Information:
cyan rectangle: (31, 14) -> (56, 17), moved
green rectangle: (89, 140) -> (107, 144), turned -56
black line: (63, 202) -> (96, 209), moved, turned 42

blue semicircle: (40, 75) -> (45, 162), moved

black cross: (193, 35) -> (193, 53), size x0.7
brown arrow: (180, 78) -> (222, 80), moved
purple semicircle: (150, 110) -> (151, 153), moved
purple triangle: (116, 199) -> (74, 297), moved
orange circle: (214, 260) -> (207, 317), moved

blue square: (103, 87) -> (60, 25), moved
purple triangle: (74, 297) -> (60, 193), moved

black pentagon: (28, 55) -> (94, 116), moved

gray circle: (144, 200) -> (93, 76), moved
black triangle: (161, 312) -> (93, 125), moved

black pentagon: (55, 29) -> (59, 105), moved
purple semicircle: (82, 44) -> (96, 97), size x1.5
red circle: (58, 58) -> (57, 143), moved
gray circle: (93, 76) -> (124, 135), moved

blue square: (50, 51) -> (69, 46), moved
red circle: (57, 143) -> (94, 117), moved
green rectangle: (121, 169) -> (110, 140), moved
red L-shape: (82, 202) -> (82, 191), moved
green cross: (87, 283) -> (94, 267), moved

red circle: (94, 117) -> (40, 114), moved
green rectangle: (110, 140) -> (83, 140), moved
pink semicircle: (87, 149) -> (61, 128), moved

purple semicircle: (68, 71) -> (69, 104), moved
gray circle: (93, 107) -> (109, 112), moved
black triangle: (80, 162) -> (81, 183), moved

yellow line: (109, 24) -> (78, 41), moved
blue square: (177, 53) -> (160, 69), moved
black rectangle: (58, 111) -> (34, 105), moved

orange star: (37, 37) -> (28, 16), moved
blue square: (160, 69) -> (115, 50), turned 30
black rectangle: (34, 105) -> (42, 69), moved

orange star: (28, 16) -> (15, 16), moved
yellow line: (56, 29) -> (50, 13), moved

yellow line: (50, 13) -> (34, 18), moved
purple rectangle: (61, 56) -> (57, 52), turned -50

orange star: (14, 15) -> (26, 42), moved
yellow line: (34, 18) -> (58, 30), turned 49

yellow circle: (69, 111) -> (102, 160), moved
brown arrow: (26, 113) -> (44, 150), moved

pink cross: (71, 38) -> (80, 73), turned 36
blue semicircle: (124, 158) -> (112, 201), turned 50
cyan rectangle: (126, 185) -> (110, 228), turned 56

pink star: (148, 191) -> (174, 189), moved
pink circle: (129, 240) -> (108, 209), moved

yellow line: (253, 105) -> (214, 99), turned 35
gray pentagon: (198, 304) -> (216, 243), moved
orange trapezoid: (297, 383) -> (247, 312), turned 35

Work to be completed:
Look over the listing above and copy each line that contains "blue".

Task response:
blue semicircle: (40, 75) -> (45, 162), moved
blue square: (103, 87) -> (60, 25), moved
blue square: (50, 51) -> (69, 46), moved
blue square: (177, 53) -> (160, 69), moved
blue square: (160, 69) -> (115, 50), turned 30
blue semicircle: (124, 158) -> (112, 201), turned 50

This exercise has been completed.